Given records:

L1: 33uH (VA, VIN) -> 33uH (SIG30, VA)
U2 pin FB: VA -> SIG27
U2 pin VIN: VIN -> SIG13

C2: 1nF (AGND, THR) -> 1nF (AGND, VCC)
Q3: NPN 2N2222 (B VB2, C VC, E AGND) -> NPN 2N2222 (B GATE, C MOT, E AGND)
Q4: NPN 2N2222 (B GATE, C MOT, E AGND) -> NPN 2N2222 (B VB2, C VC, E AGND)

Instructions to follow: Each line above with the word "AGND" needs to be copied.

Result of the task:
C2: 1nF (AGND, THR) -> 1nF (AGND, VCC)
Q3: NPN 2N2222 (B VB2, C VC, E AGND) -> NPN 2N2222 (B GATE, C MOT, E AGND)
Q4: NPN 2N2222 (B GATE, C MOT, E AGND) -> NPN 2N2222 (B VB2, C VC, E AGND)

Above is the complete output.